*Problem requirements*. Pick out all lines of the entries that include the word "camera" and copy them.

*Data for the task*.
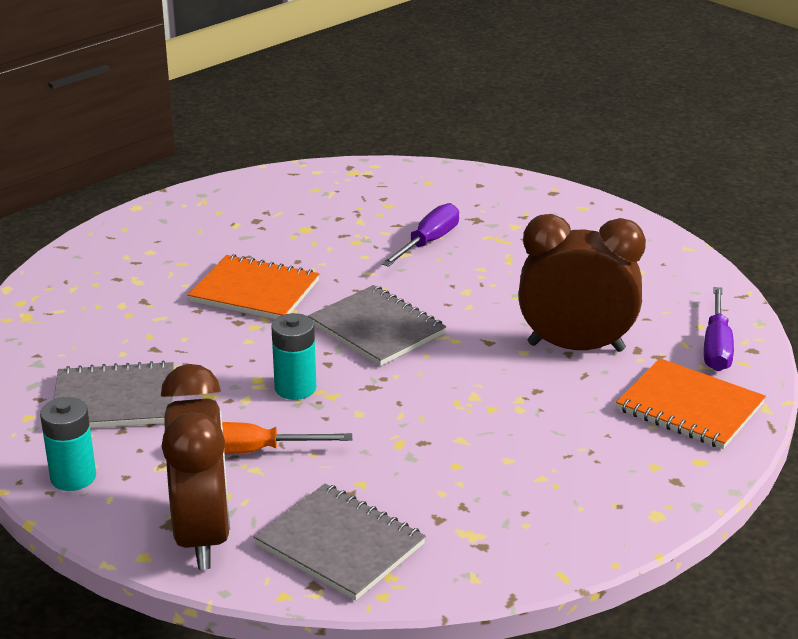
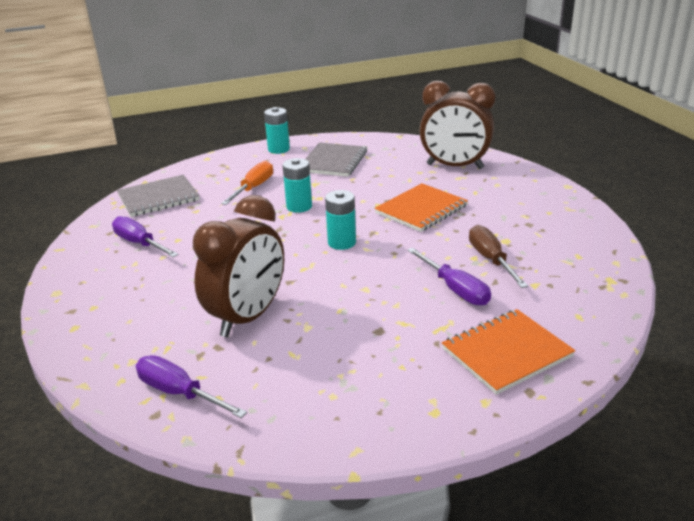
camera: 115 degrees right, 0 degrees up
brown clock [161,364,230,570] -> brown clock moved to [419,81,495,169]
grey notebook [308,285,447,366] -> turquoise battery [325,190,356,250]
orange notebook [616,358,766,449] -> orange notebook moved to [442,309,575,395]
none -> purple screwdriver [112,216,179,257]
none -> brown screwdriver [469,225,528,288]

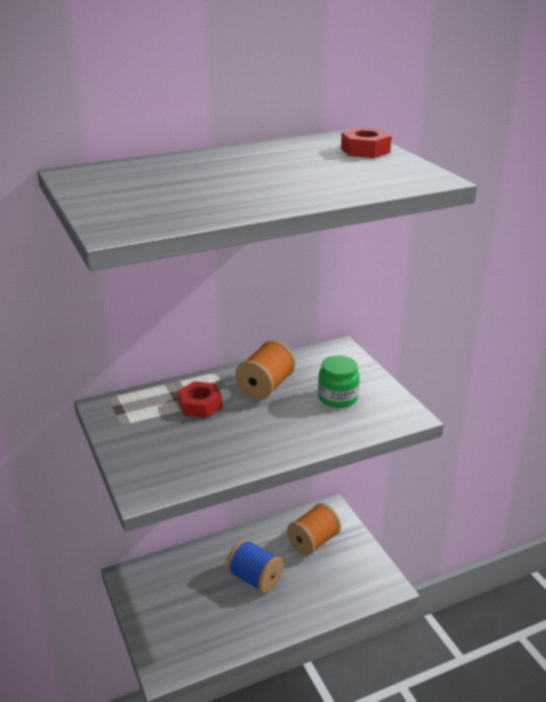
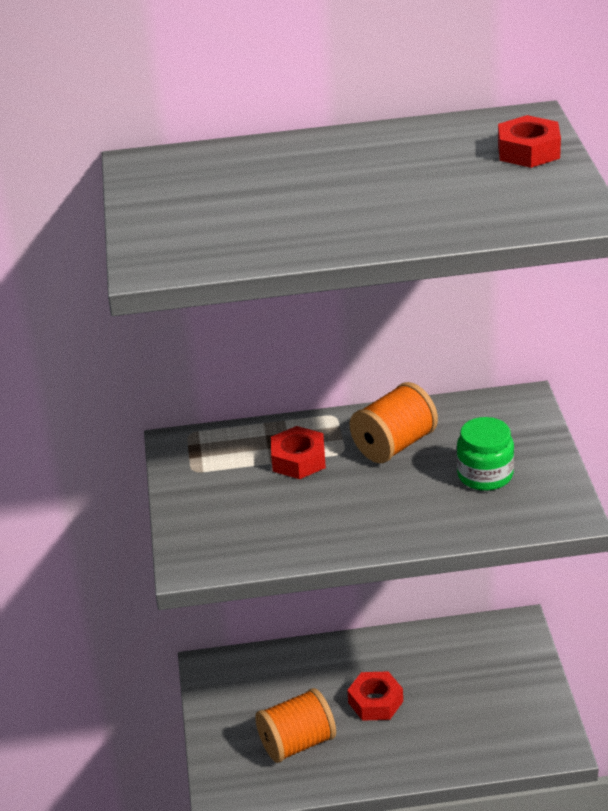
camera: 20 degrees right, 5 degrees up
blue spool [226,539,284,593] -> red nut [347,671,403,721]
orange spool [287,503,341,555] -> orange spool moved to [255,688,336,763]

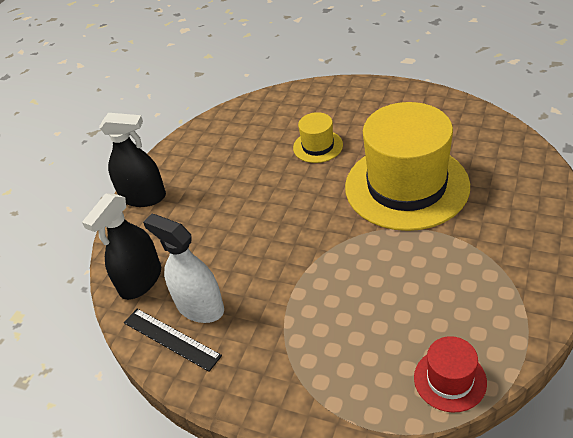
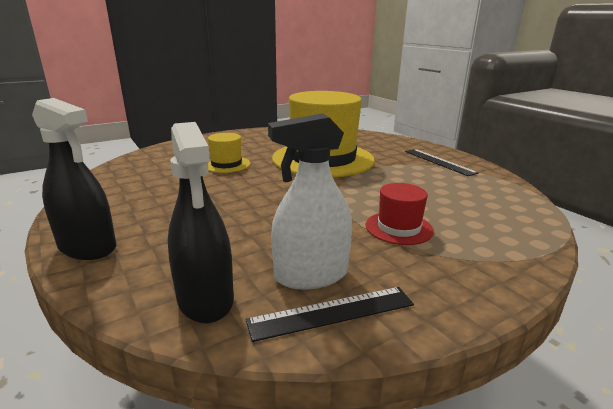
camera: 60 degrees left, 20 degrees down
black spray bottle [99,113,166,207] -> black spray bottle turned 75 degrees clockwise [32,98,116,260]
red hat [414,336,487,413] -> red hat moved to [366,183,434,245]
none -> black ruler [405,149,479,176]

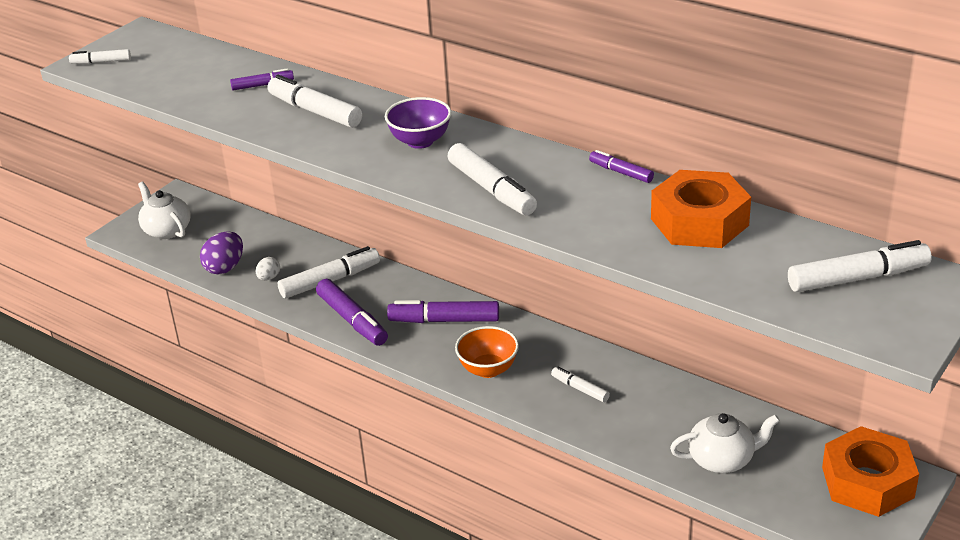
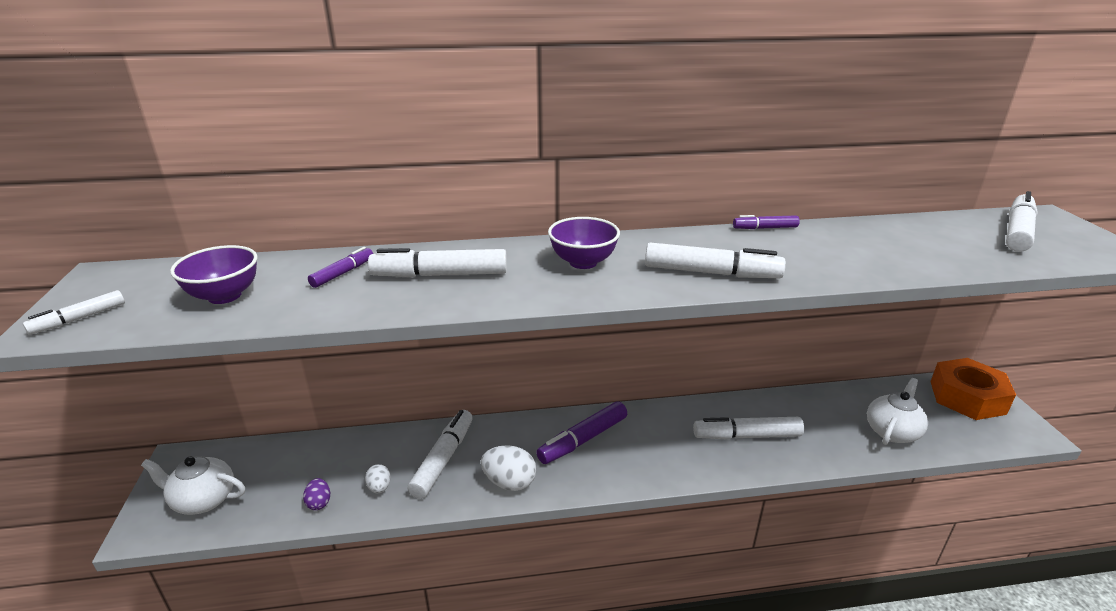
camera: 45 degrees left, 5 degrees down
purple egg [200,231,243,275] -> purple egg [303,478,330,510], size x0.58
purple marker [316,279,388,346] -> white egg [481,445,536,491]
orange bowl [455,326,519,378] -> none
white marker [551,367,610,402] -> white marker [693,417,804,440], size x1.81
orange nut [651,170,751,248] -> none
none -> purple bowl [170,245,258,304]

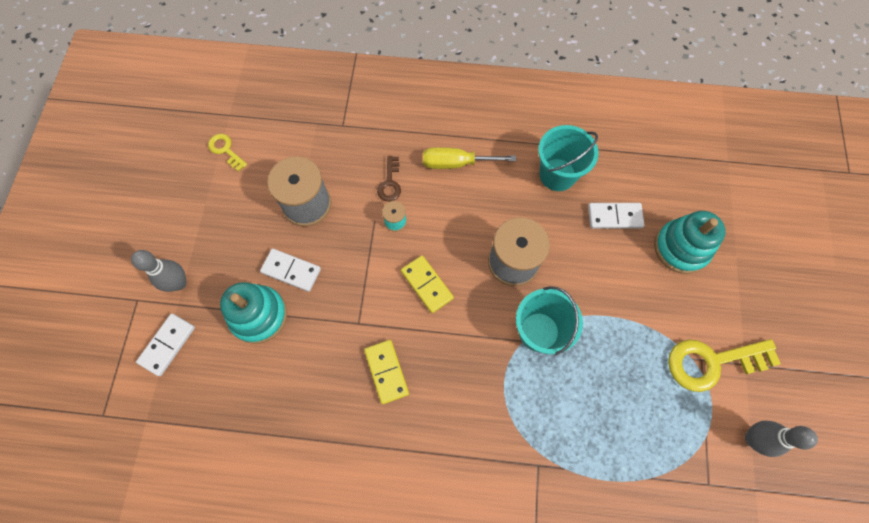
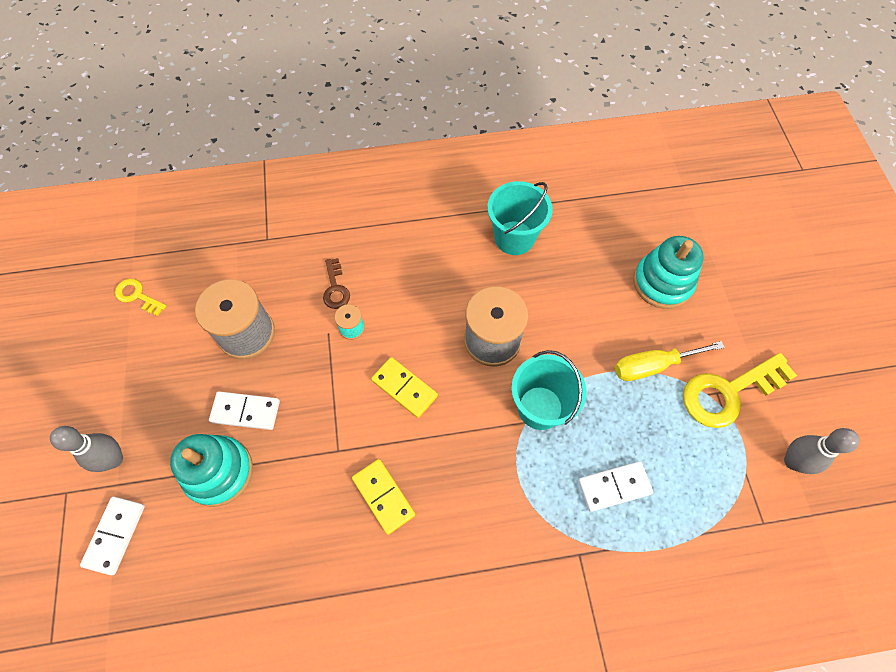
camera: 15 degrees left, 5 degrees down
yellow screwdriver [423,147,516,169] -> yellow screwdriver moved to [615,341,725,381]
white domino [588,203,645,229] -> white domino moved to [578,461,653,512]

*Exercise result*.
camera: 115 degrees right, 0 degrees up
camera: 20 degrees right, 5 degrees up
camera: 60 degrees left, 20 degrees down
camera: 45 degrees left, 5 degrees down
camera: 15 degrees left, 5 degrees down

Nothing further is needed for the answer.